*Exercise directions*. Please find every line in the records below that contains the word "none", and copy it.

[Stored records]
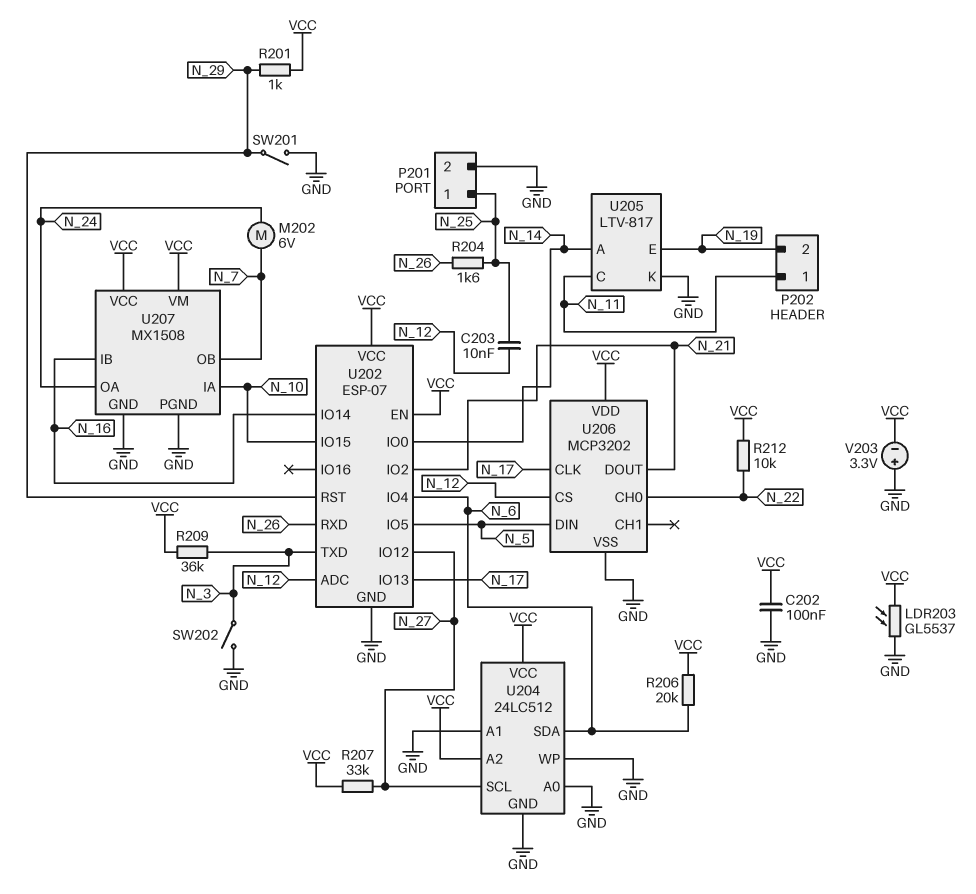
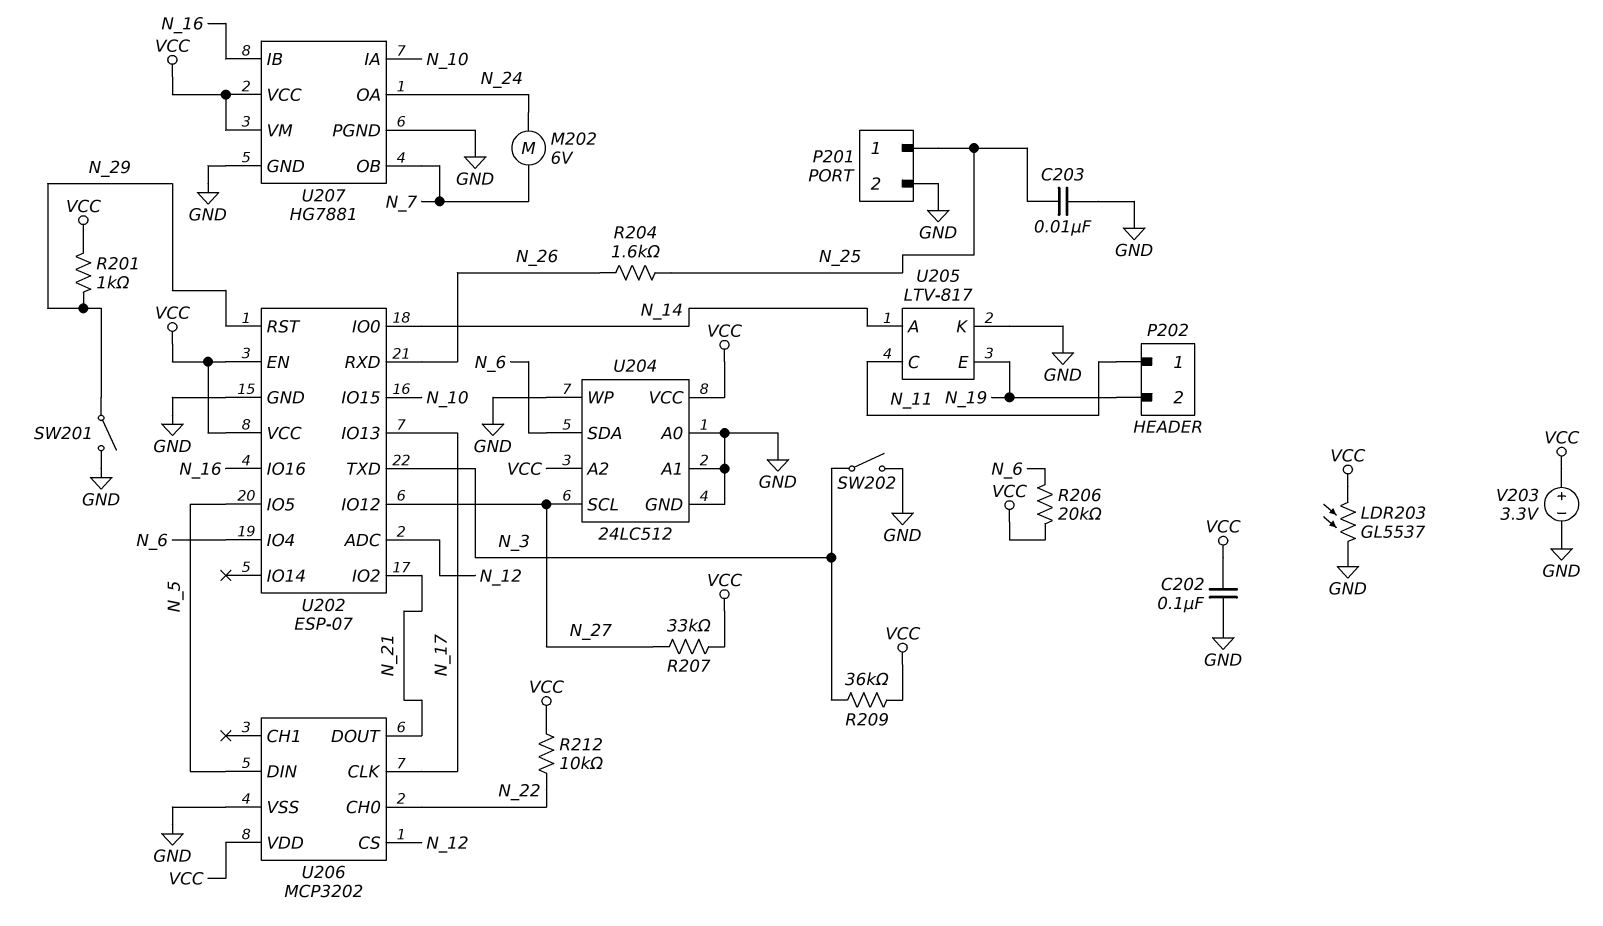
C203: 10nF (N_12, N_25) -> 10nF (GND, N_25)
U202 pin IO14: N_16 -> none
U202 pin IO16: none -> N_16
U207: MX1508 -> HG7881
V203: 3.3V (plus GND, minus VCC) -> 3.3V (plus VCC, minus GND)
* * *
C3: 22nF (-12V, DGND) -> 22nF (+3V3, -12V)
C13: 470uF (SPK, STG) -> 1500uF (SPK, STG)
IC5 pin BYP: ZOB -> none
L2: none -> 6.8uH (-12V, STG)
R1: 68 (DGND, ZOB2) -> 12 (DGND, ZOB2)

*Solution to this exercise*.
U202 pin IO14: N_16 -> none
U202 pin IO16: none -> N_16
IC5 pin BYP: ZOB -> none
L2: none -> 6.8uH (-12V, STG)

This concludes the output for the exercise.